+++ Record excerpts +++

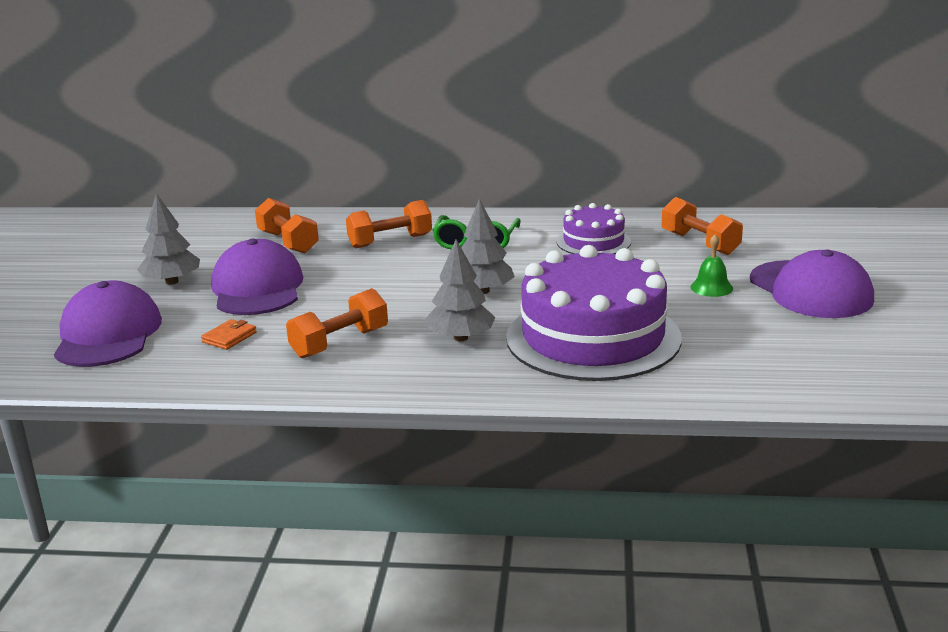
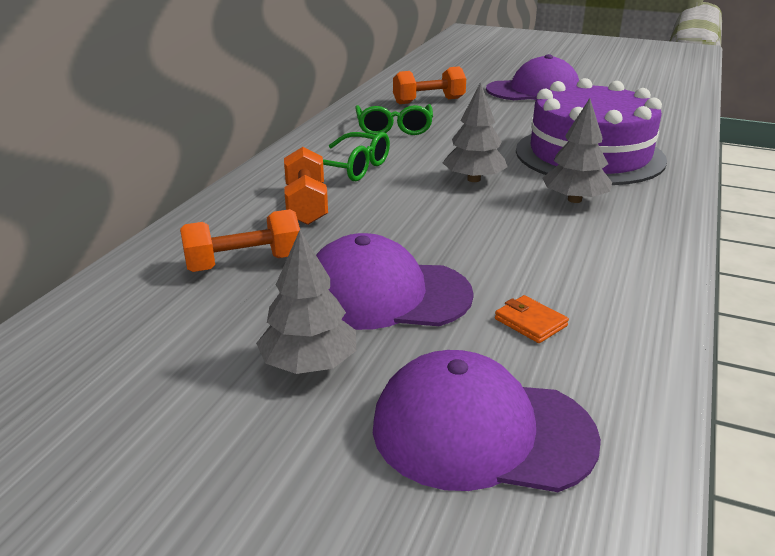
camera: 75 degrees left, 5 degrees up
(340, 343) = (569, 255): orange dumbbell -> none
(593, 242) = (394, 128): purple cake -> green glasses
(711, 287) = (514, 111): green bell -> none

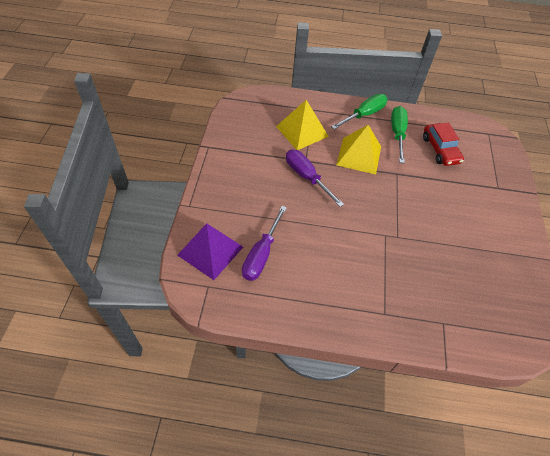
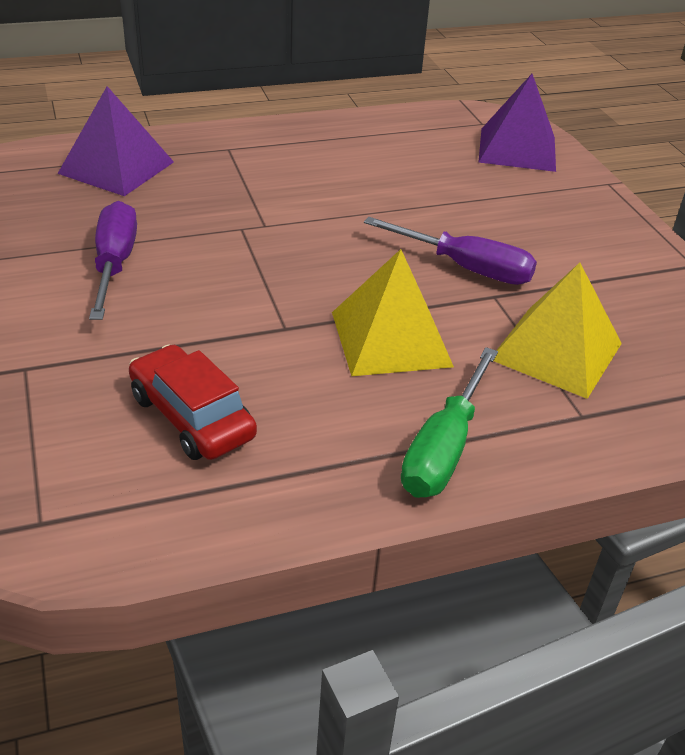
camera: 155 degrees right, 15 degrees down
(261, 254) = (445, 161): purple screwdriver -> purple screwdriver (114, 264)
(397, 134) = (324, 423): green screwdriver -> none
(457, 315) = (116, 167): none -> purple pyramid

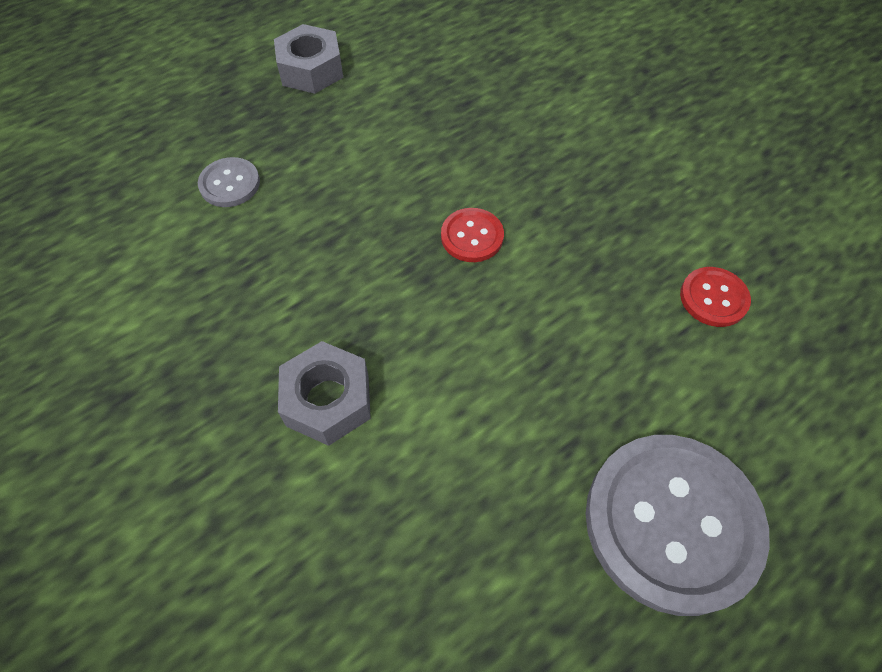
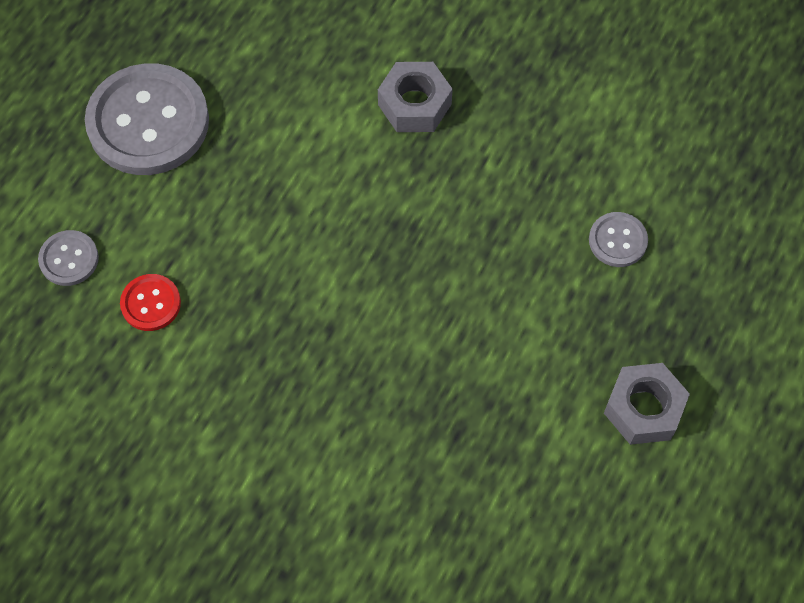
camera: 155 degrees right, 5 degrees up
(472, 236) = (376, 278): red button -> none
(802, 380) = (69, 259): none -> grey button

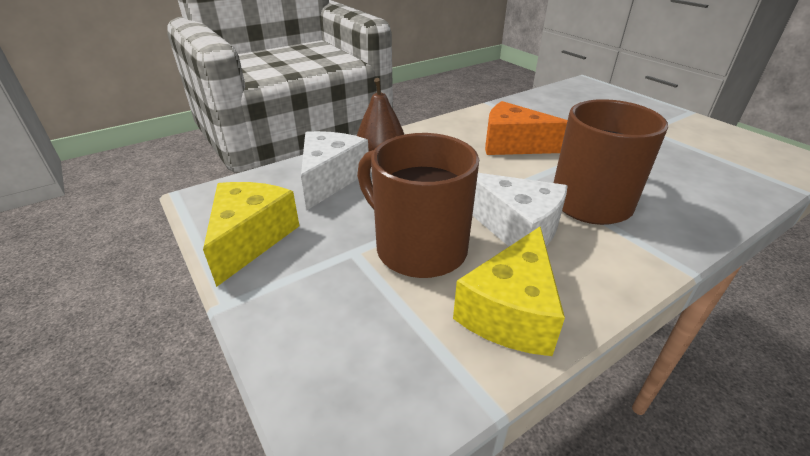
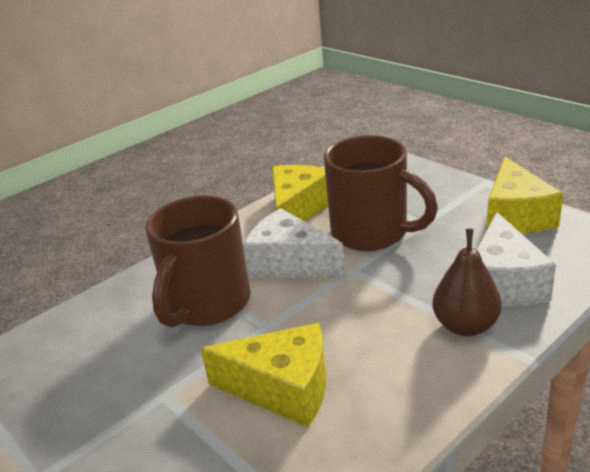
camera: 175 degrees right, 5 degrees down
(513, 145) = (283, 389): orange cheese -> yellow cheese

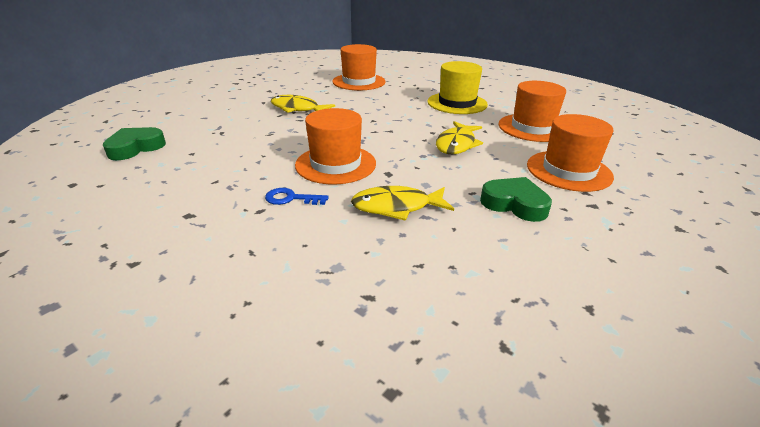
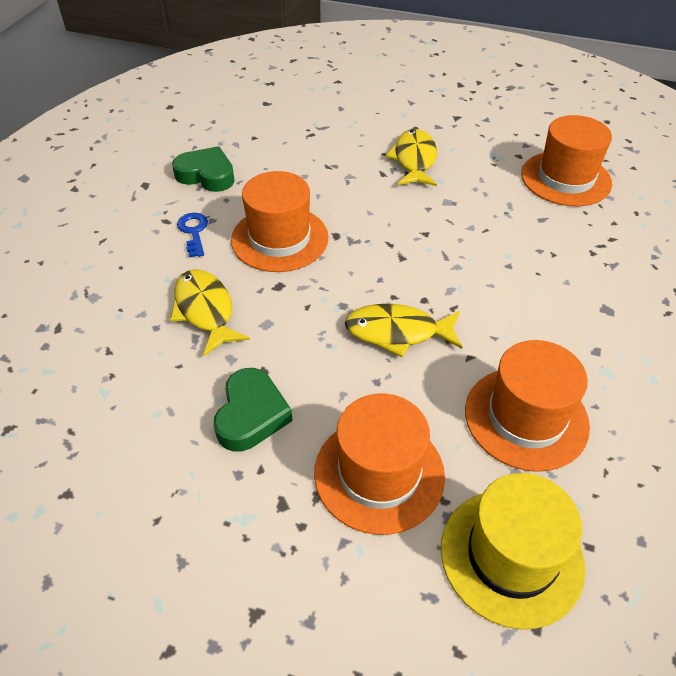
camera: 70 degrees right, 15 degrees up
(135, 148) = (247, 103): green heart -> green heart (206, 175)
(457, 103) = (566, 305): yellow hat -> yellow hat (511, 556)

+++

> Your assignment
Exactly and only the lines from the top of the records down to the line containing "(397, 134) = (324, 423): green" should be transcribed, please, without the pictures.

> Answer space
camera: 75 degrees left, 5 degrees up
(340, 343) = (569, 255): orange dumbbell -> none
(593, 242) = (394, 128): purple cake -> green glasses
(711, 287) = (514, 111): green bell -> none

camera: 155 degrees right, 15 degrees down
(261, 254) = (445, 161): purple screwdriver -> purple screwdriver (114, 264)
(397, 134) = (324, 423): green screwdriver -> none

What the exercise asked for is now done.